- [Records provided]:
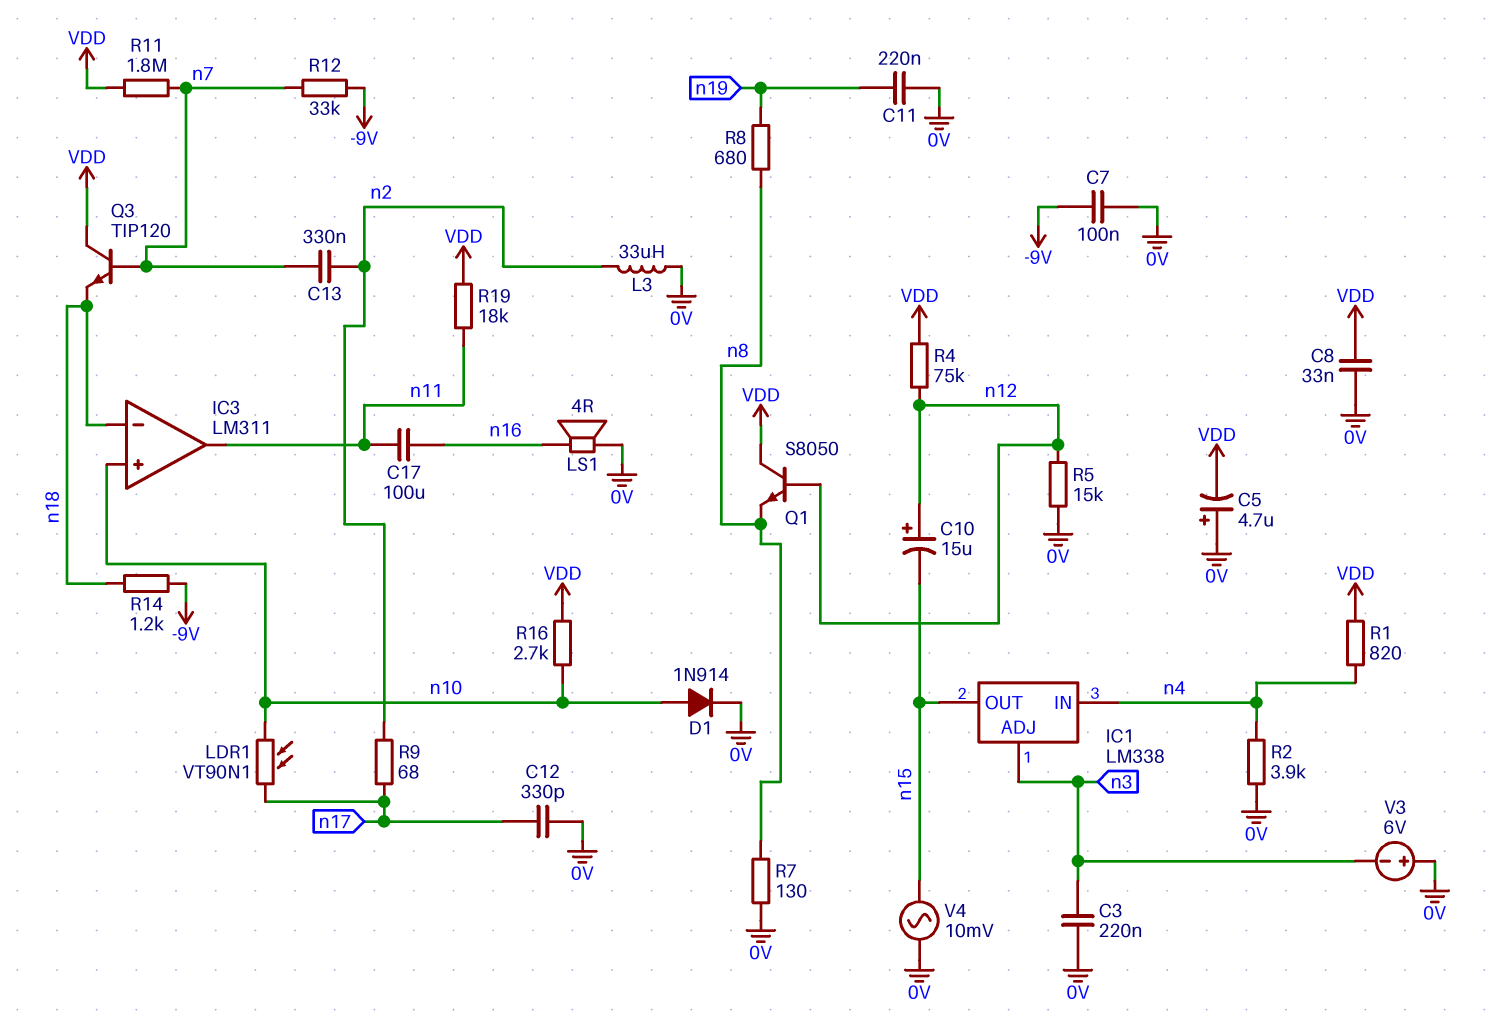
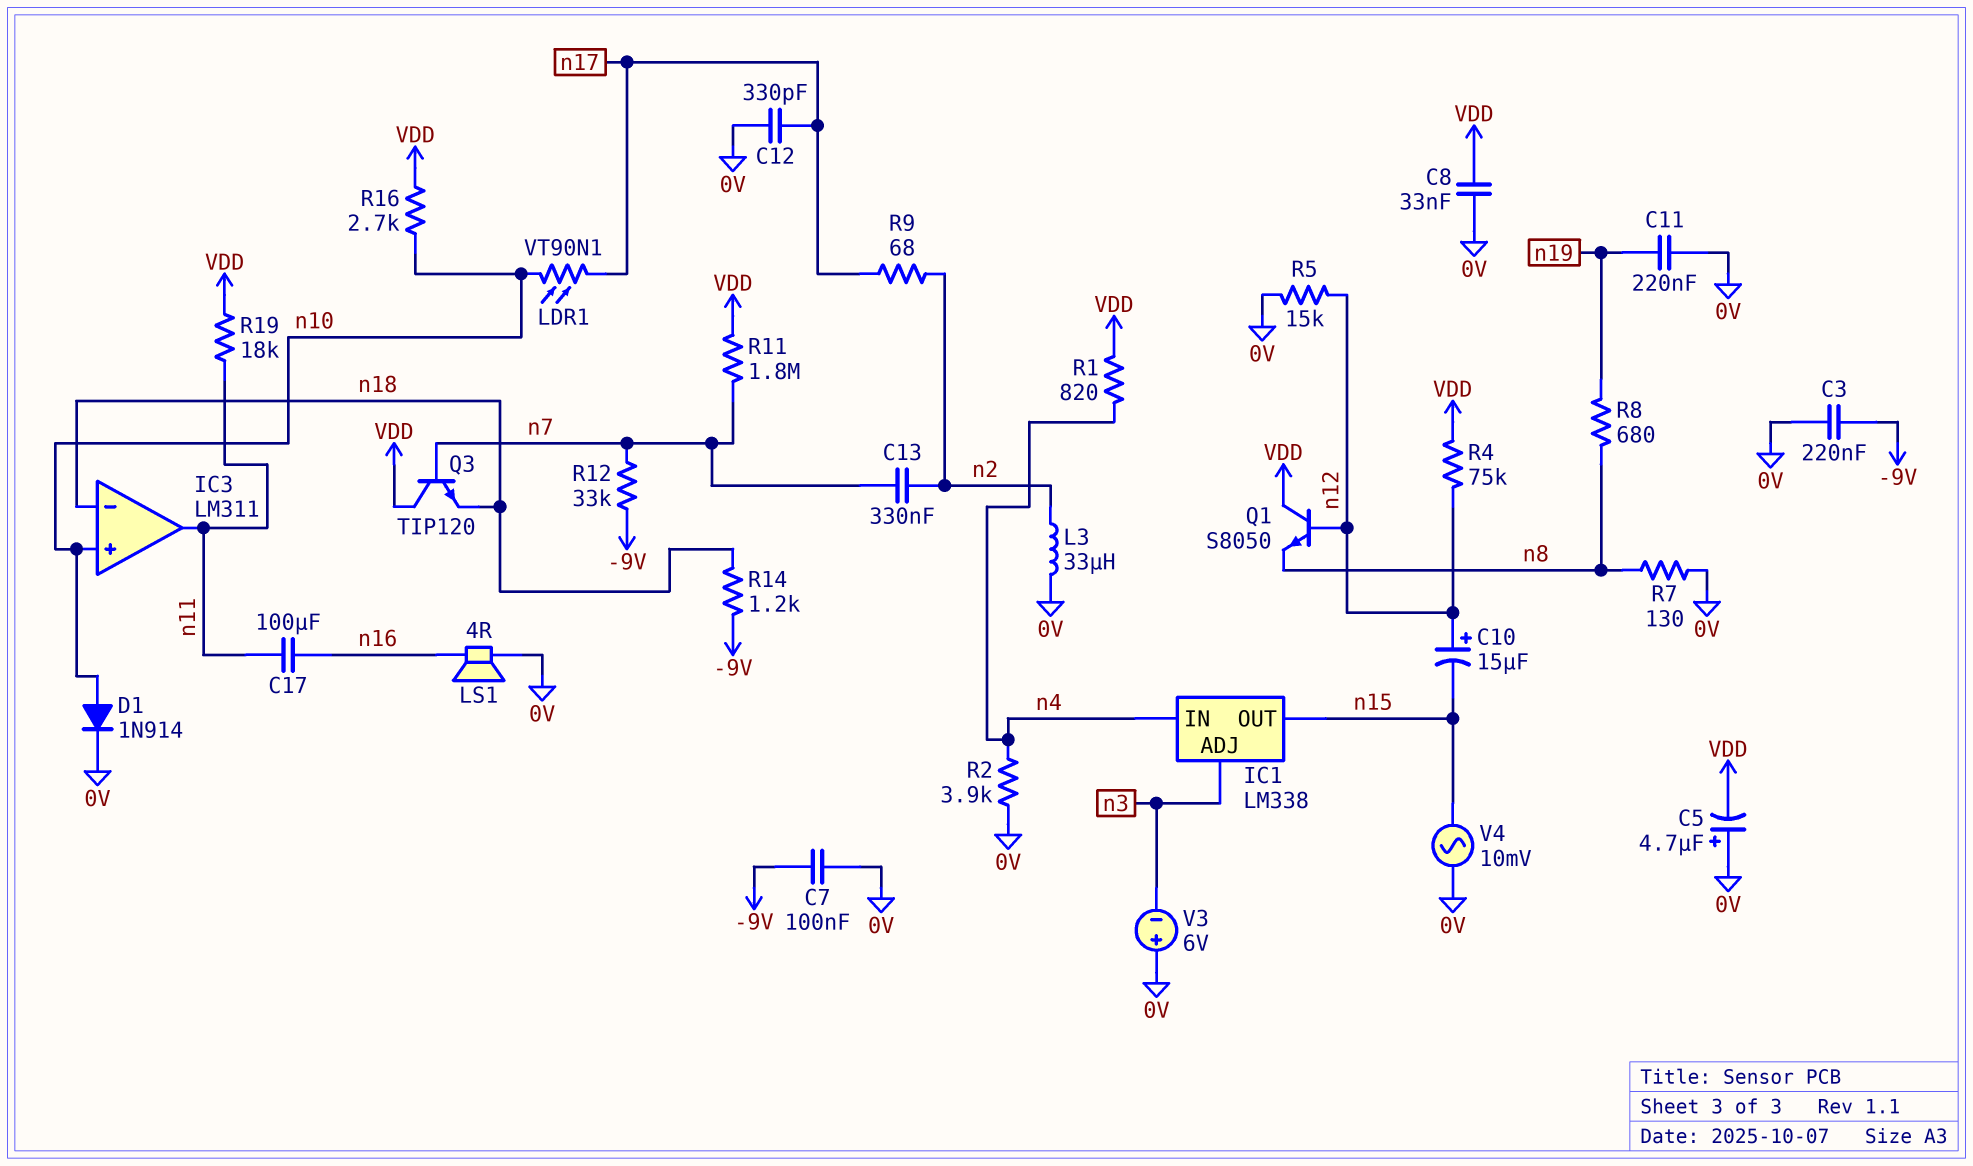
C3: 220nF (0V, n3) -> 220nF (-9V, 0V)

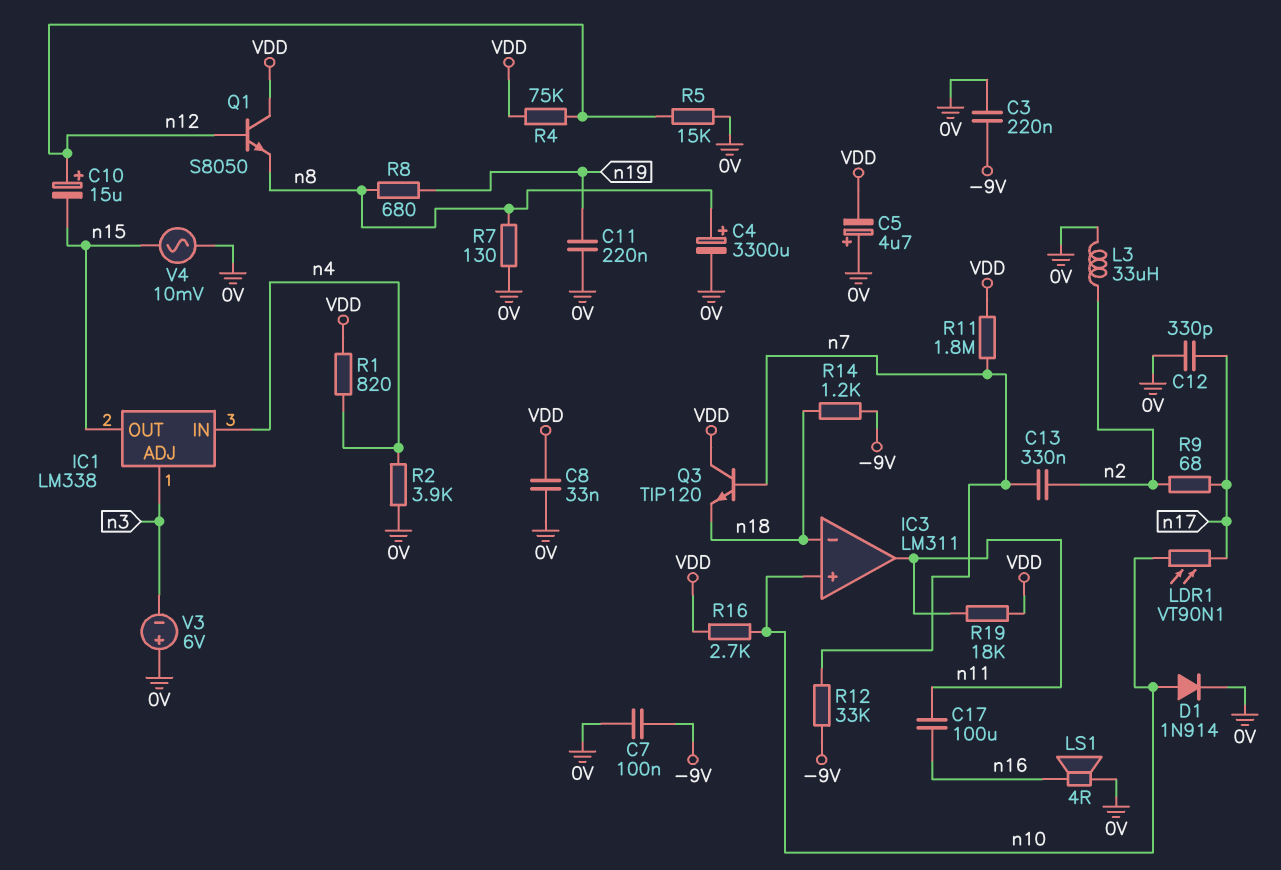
C4: none -> 3300uF (plus n8, minus 0V)

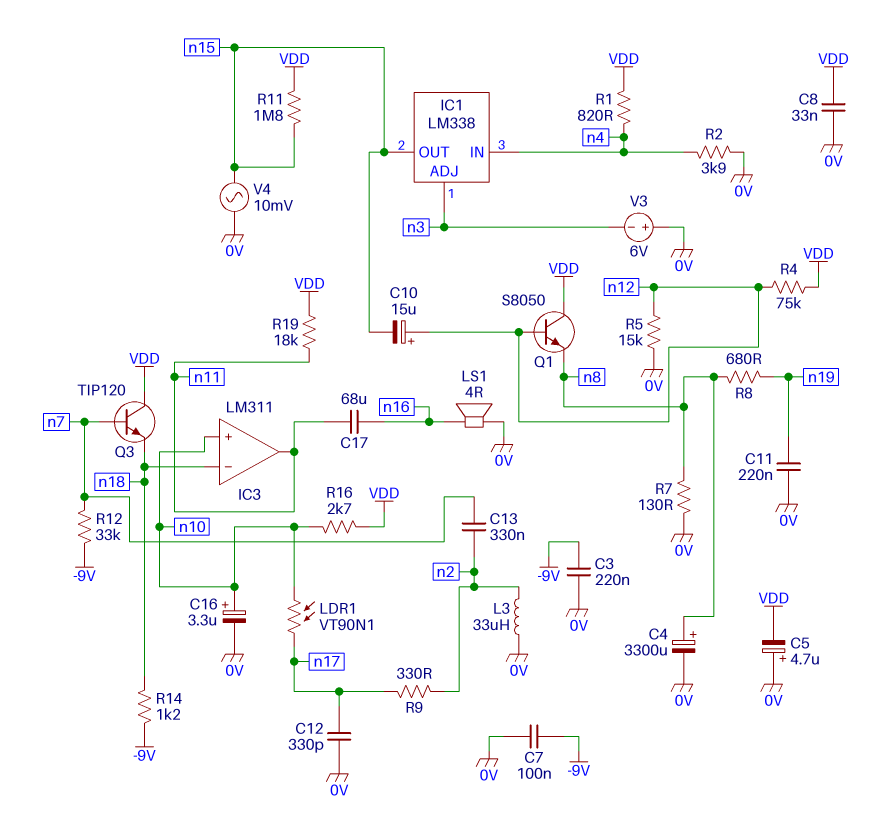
C16: none -> 3.3uF (plus n10, minus 0V)
C17: 100uF (n11, n16) -> 68uF (n11, n16)
D1: diode 1N914 (A n10, K 0V) -> none
R9: 68 (n2, n17) -> 330 (n2, n17)
R11: 1.8M (VDD, n7) -> 1.8M (VDD, n15)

- [Problem]: Excluding all images, transcribe the material word for word.

- [Worked solution]:
C3: 220nF (0V, n3) -> 220nF (-9V, 0V)

C4: none -> 3300uF (plus n8, minus 0V)

C16: none -> 3.3uF (plus n10, minus 0V)
C17: 100uF (n11, n16) -> 68uF (n11, n16)
D1: diode 1N914 (A n10, K 0V) -> none
R9: 68 (n2, n17) -> 330 (n2, n17)
R11: 1.8M (VDD, n7) -> 1.8M (VDD, n15)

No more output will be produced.